ABOUT THIS TASK:
Everything from the line containing "gray circle: (322, 513)" through the end of the data below should be copied exactly, with no other lines.

DATA RECORDS:
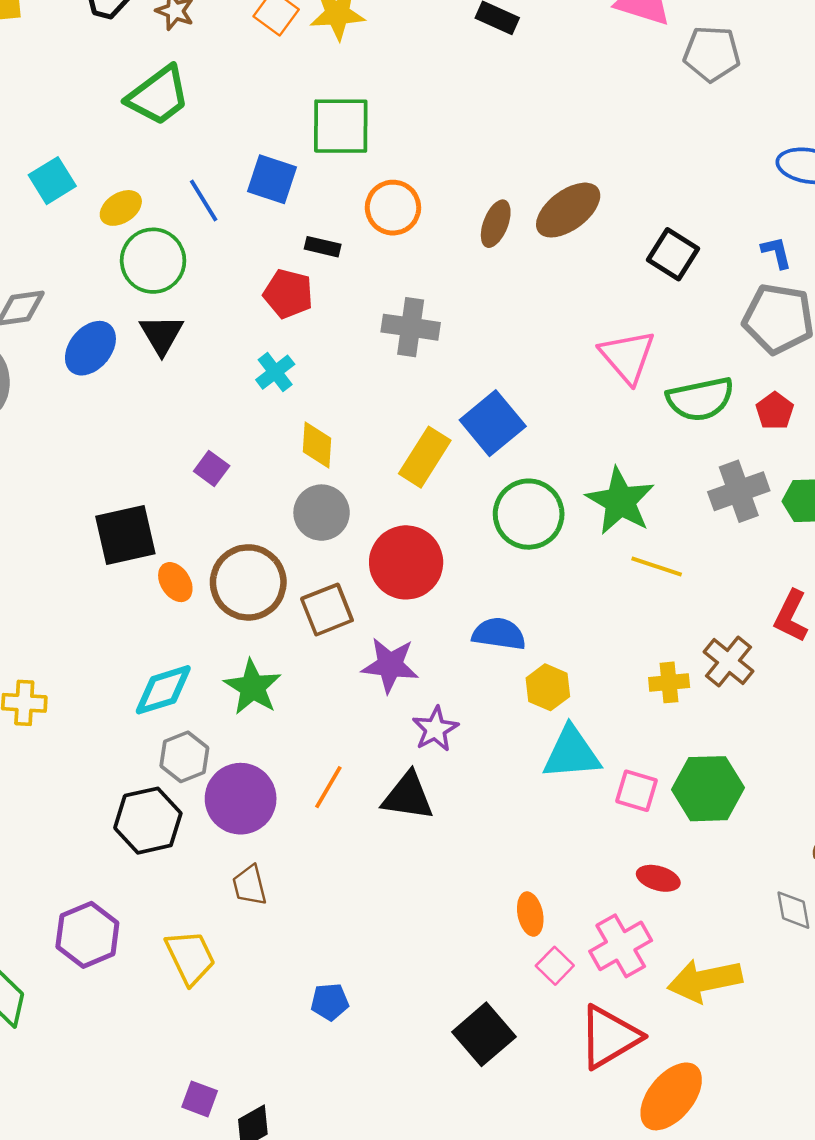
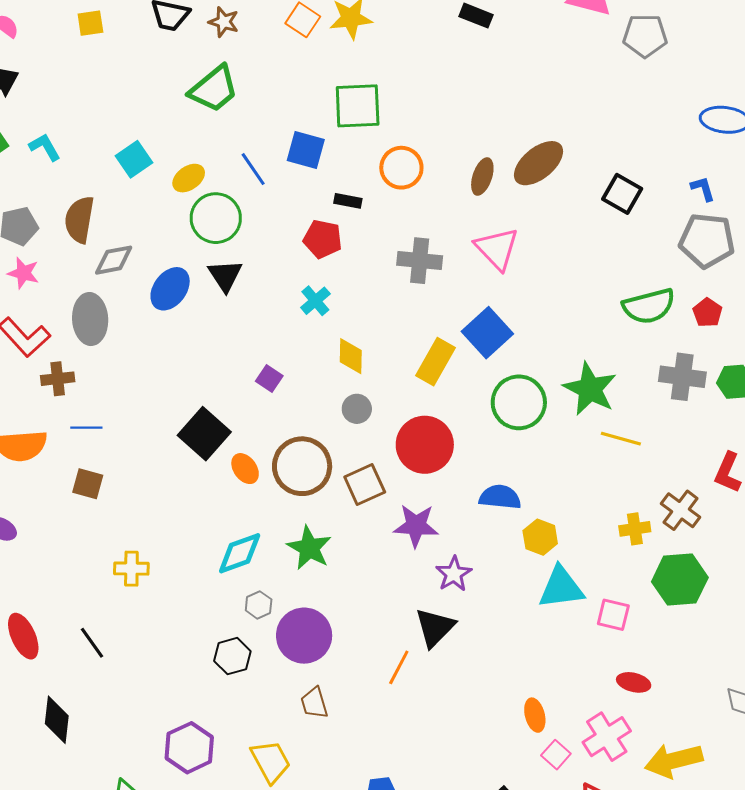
pink triangle: (627, 357) -> (497, 249), moved
gray cross: (739, 491) -> (682, 377), turned 30
gray circle: (322, 513) -> (357, 409), size x0.7
black square: (125, 535) -> (204, 434), turned -33
gray hexagon: (184, 757) -> (259, 605), size x0.7
orange line: (328, 787) -> (399, 667), moved
green hexagon: (708, 789) -> (680, 580), moved
black triangle: (408, 796) -> (435, 627), turned -51
black hexagon: (148, 821) -> (232, 656), size x0.7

RESPONSE AREA:
gray circle: (322, 513) -> (357, 409), size x0.7
black square: (125, 535) -> (204, 434), turned -33
gray hexagon: (184, 757) -> (259, 605), size x0.7
orange line: (328, 787) -> (399, 667), moved
green hexagon: (708, 789) -> (680, 580), moved
black triangle: (408, 796) -> (435, 627), turned -51
black hexagon: (148, 821) -> (232, 656), size x0.7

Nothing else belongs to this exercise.